The listing below holds a line with "C7: 6.8uF (plus GND, minus MID) -> none" and a later line with "R6: 110 (NET3, NET9) -> 680 (NET3, NET9)". Write out those two lines and every line between them, exactly, and nothing else.
====== Input for this task ======
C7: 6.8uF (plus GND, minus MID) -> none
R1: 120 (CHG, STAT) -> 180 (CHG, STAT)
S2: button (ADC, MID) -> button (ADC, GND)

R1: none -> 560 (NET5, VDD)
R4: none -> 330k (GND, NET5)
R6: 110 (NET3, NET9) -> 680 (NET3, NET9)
======
====== Input for this task ======
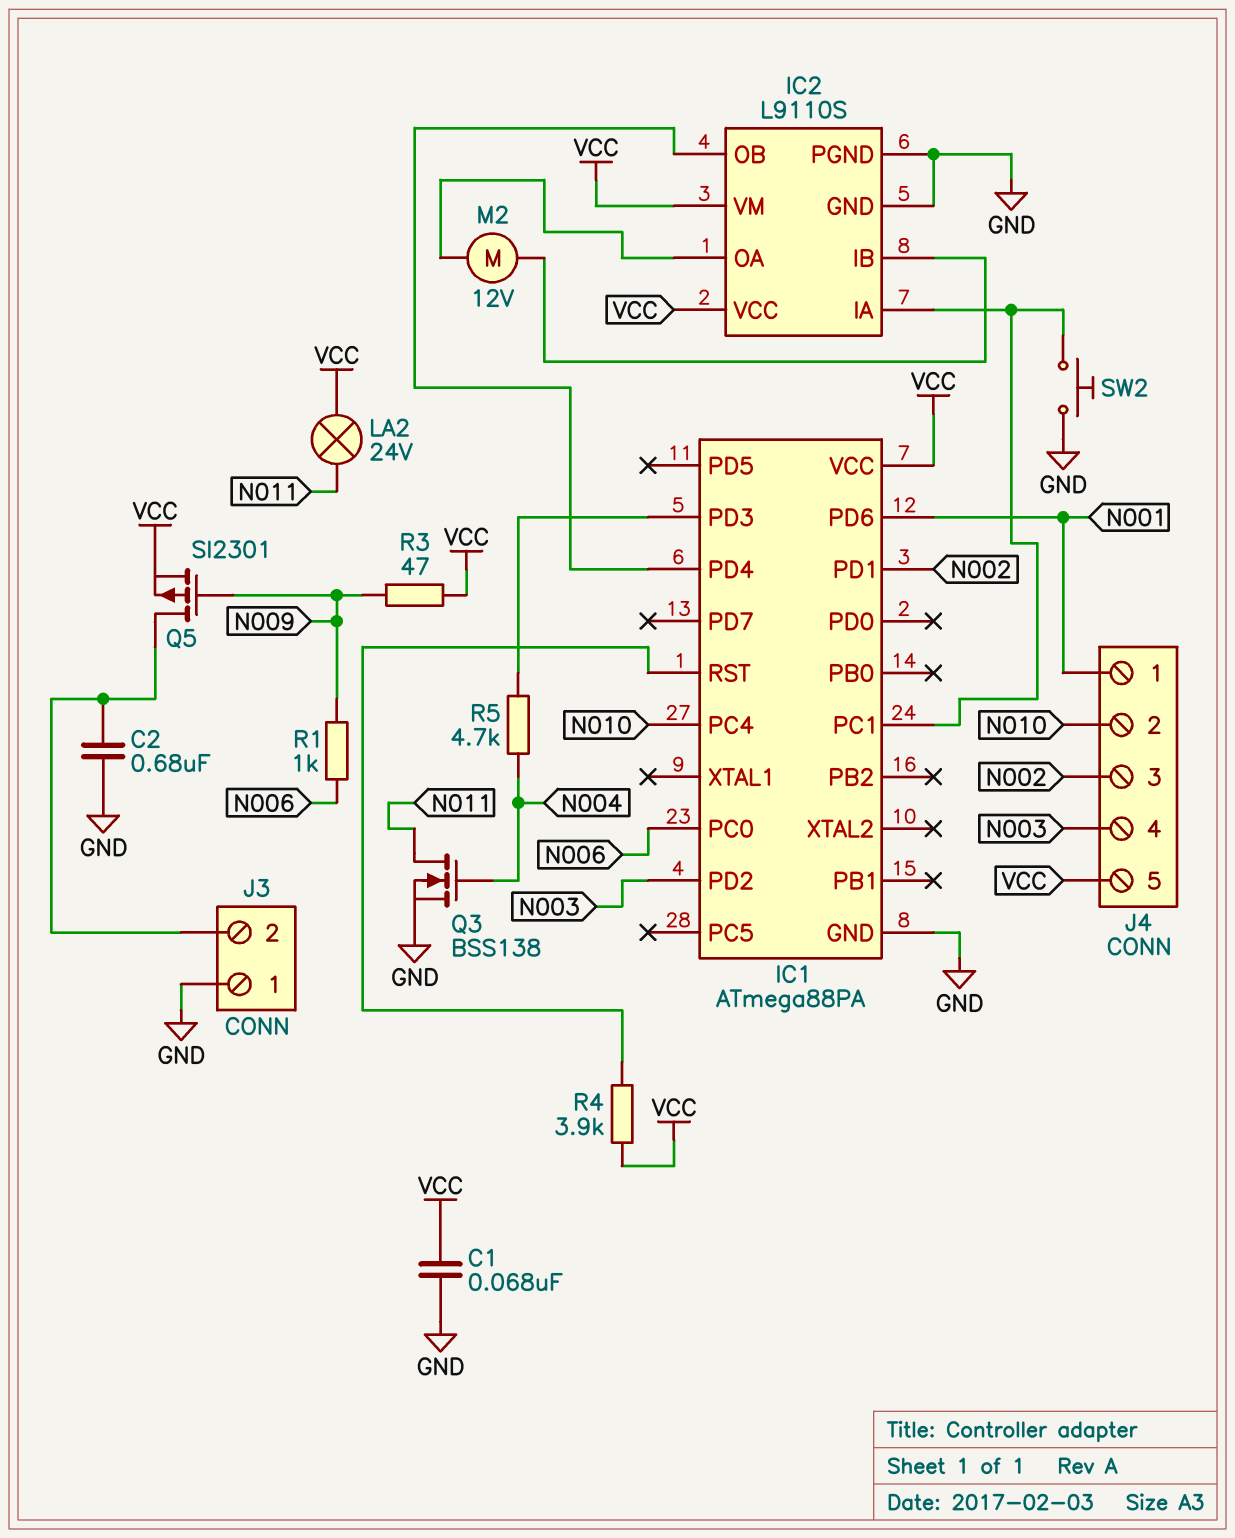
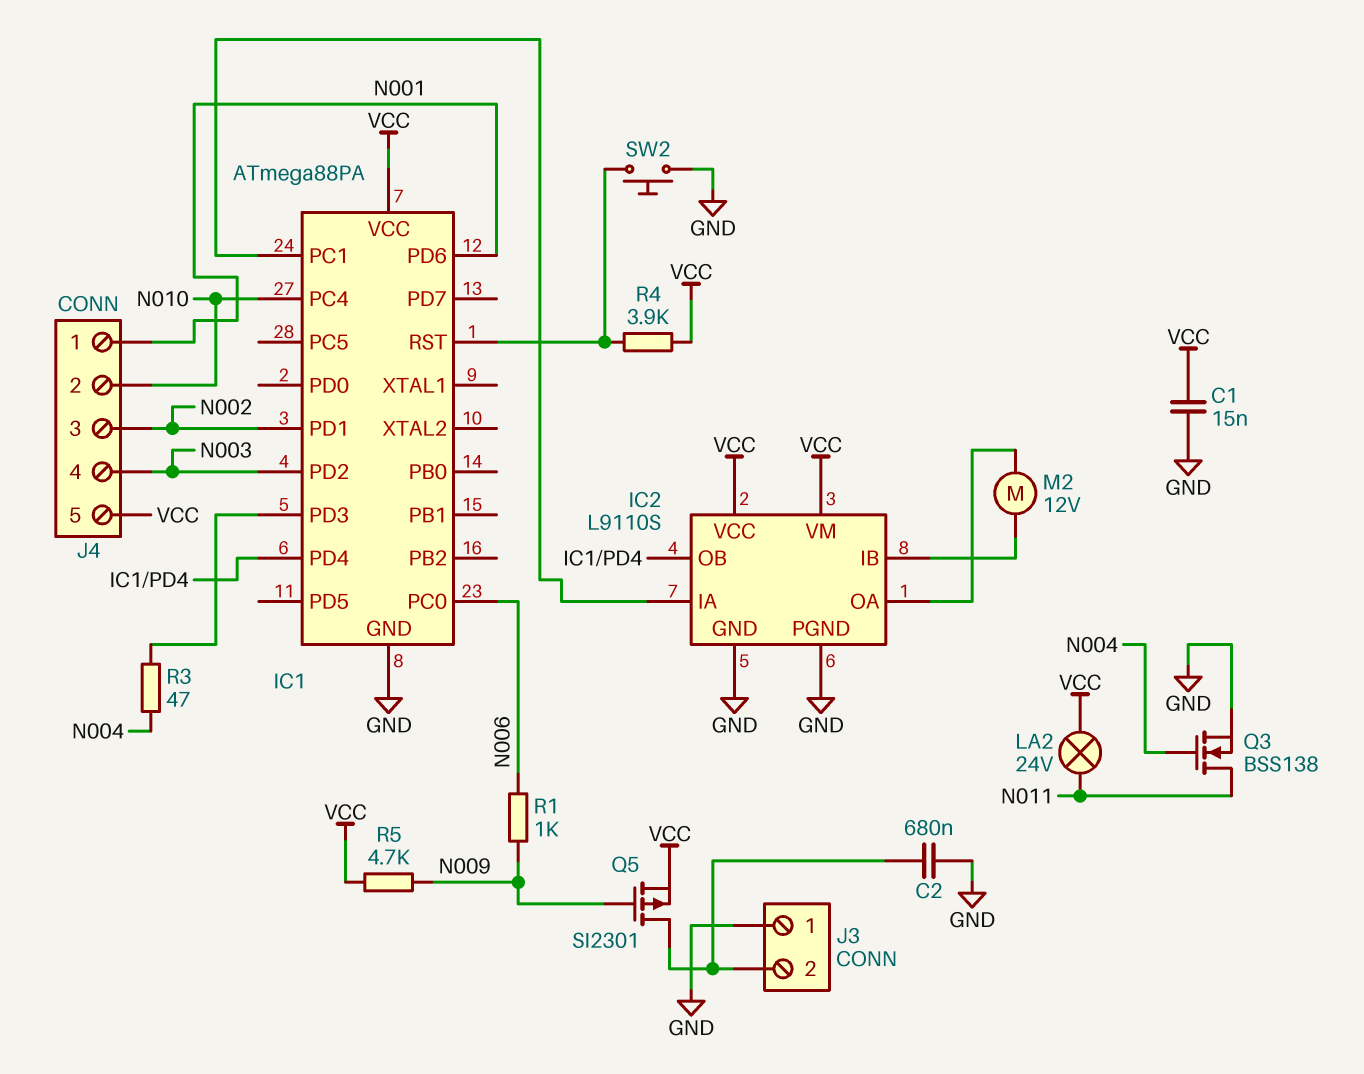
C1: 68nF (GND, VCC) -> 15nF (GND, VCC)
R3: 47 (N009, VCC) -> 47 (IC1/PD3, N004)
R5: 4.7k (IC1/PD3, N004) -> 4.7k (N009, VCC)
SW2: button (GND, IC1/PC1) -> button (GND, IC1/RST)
======
Written answer:
C7: 6.8uF (plus GND, minus MID) -> none
R1: 120 (CHG, STAT) -> 180 (CHG, STAT)
S2: button (ADC, MID) -> button (ADC, GND)

R1: none -> 560 (NET5, VDD)
R4: none -> 330k (GND, NET5)
R6: 110 (NET3, NET9) -> 680 (NET3, NET9)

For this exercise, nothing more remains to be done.